▶ [What the task asks]: From the line containing "(160, 565) = (709, 591): green" down to the last line of the records below, give every line again without any change.

▶ [Recorded data]:
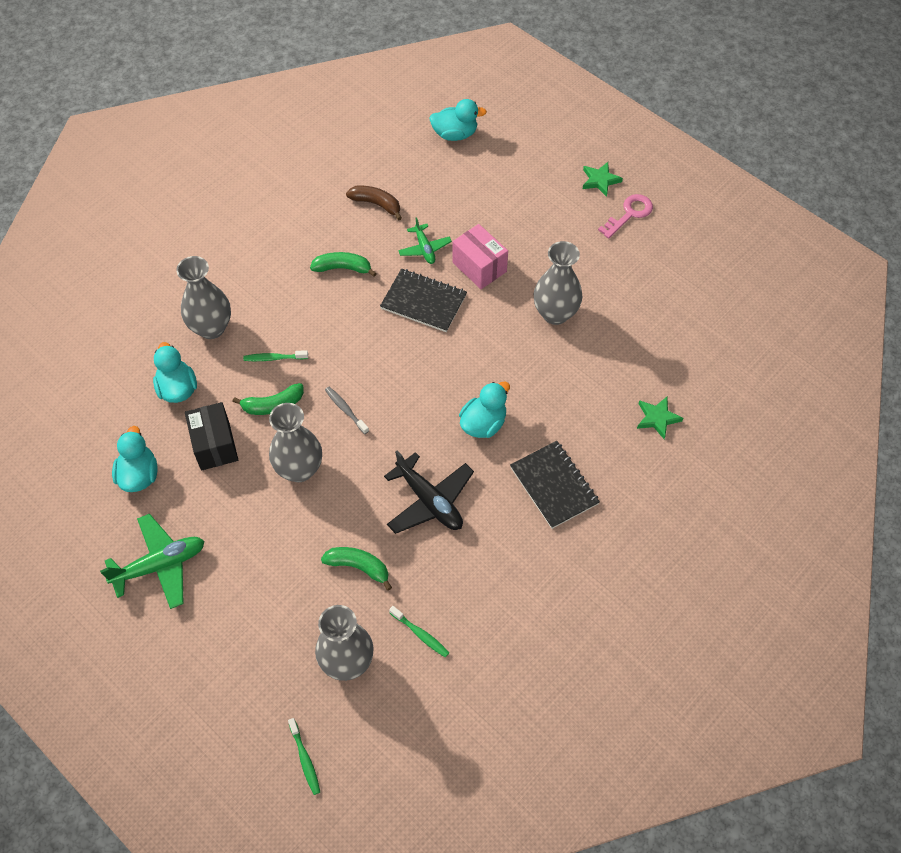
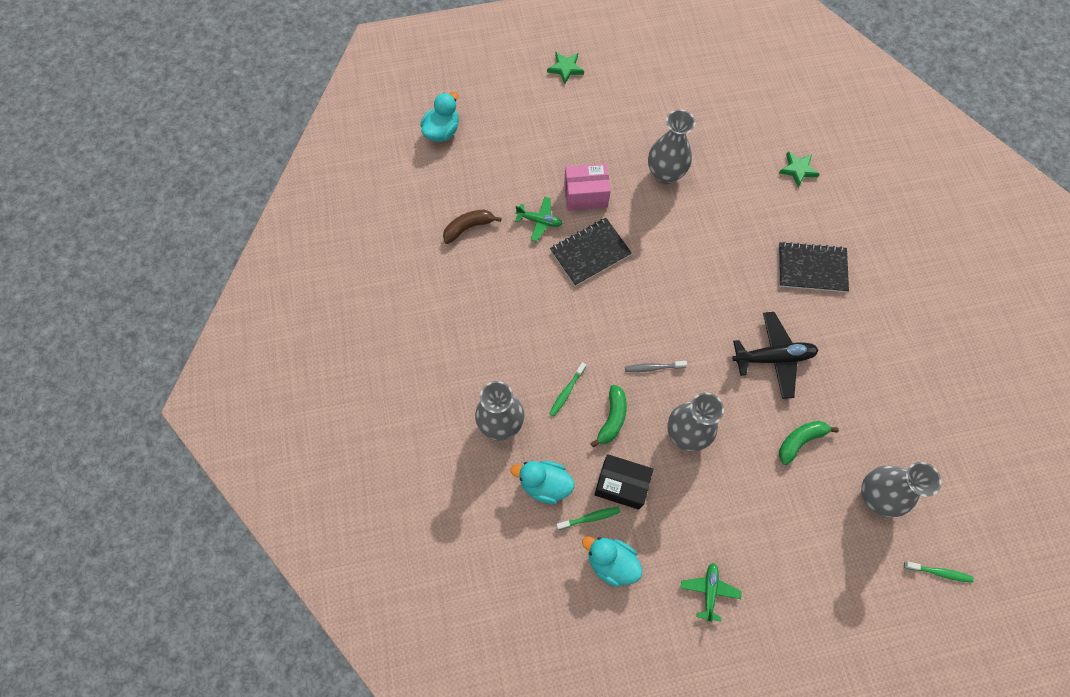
camera: 55 degrees left, 10 degrees up
(160, 565) = (709, 591): green plane -> green plane, size x0.60
(343, 268) = (514, 289): green banana -> none
(420, 634) = (881, 431): green toothbrush -> green toothbrush (590, 518)
(483, 424) = (729, 280): turquoise duck -> none
(629, 214) = (611, 71): pink key -> none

▶ [Response area]:
(160, 565) = (709, 591): green plane -> green plane, size x0.60
(343, 268) = (514, 289): green banana -> none
(420, 634) = (881, 431): green toothbrush -> green toothbrush (590, 518)
(483, 424) = (729, 280): turquoise duck -> none
(629, 214) = (611, 71): pink key -> none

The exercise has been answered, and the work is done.